TASK STATEMENT: Extract from the items below the lines starting with the one containing "You are a photographer at" and continuing through the one containing "Yes, since the", and reproduce them word for word.

GIVEN ENTRIES:
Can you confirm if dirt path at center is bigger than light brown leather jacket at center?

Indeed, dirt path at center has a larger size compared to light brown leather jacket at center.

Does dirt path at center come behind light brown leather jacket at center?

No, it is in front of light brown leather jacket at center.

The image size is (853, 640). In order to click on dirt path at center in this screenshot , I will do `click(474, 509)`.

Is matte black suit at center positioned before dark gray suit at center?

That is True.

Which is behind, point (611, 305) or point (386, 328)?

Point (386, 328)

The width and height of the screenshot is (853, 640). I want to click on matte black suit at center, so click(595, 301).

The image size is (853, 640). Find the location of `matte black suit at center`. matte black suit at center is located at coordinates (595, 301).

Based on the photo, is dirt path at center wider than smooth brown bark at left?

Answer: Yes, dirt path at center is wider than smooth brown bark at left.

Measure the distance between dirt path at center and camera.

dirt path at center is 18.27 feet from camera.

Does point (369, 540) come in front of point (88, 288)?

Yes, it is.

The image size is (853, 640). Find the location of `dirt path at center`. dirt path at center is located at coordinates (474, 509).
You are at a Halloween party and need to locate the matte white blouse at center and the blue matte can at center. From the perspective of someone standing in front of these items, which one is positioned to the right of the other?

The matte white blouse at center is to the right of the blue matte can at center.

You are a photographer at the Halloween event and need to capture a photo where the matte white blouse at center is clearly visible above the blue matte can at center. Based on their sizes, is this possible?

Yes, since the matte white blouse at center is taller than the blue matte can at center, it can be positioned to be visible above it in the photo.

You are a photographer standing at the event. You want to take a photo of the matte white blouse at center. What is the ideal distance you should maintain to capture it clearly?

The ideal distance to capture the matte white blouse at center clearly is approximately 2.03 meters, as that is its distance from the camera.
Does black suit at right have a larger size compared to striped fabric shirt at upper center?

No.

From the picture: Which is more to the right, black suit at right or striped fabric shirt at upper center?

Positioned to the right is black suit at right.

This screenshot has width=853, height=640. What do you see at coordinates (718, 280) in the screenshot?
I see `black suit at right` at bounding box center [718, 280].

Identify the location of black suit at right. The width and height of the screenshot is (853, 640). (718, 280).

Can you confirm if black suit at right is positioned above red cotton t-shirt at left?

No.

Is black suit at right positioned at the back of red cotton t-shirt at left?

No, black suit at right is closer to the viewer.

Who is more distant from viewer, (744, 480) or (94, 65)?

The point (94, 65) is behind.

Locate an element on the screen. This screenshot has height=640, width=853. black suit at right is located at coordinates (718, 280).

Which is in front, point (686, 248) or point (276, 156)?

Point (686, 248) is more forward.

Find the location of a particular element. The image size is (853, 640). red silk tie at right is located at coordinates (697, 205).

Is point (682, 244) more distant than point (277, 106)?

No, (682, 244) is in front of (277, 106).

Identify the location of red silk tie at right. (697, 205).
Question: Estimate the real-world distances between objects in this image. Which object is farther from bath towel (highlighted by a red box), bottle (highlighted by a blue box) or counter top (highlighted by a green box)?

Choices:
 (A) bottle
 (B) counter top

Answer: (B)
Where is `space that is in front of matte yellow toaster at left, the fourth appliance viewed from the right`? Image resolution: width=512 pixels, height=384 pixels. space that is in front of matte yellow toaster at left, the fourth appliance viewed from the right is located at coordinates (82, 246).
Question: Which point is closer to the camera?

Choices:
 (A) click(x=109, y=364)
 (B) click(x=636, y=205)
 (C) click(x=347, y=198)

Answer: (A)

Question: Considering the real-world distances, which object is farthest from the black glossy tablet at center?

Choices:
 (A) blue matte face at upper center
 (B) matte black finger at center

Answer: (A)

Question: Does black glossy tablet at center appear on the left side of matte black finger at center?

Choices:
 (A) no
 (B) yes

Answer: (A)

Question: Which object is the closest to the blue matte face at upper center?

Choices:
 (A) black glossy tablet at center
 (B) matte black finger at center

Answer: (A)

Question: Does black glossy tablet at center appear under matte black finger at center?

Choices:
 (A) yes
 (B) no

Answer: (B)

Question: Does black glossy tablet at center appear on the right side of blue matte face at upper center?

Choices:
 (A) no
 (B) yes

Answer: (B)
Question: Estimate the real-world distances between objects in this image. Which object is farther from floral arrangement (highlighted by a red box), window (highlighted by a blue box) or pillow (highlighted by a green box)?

WRITTEN SOLUTION:
You are a photographer at the Halloween event and need to capture a photo where the matte white blouse at center is clearly visible above the blue matte can at center. Based on their sizes, is this possible?

Yes, since the matte white blouse at center is taller than the blue matte can at center, it can be positioned to be visible above it in the photo.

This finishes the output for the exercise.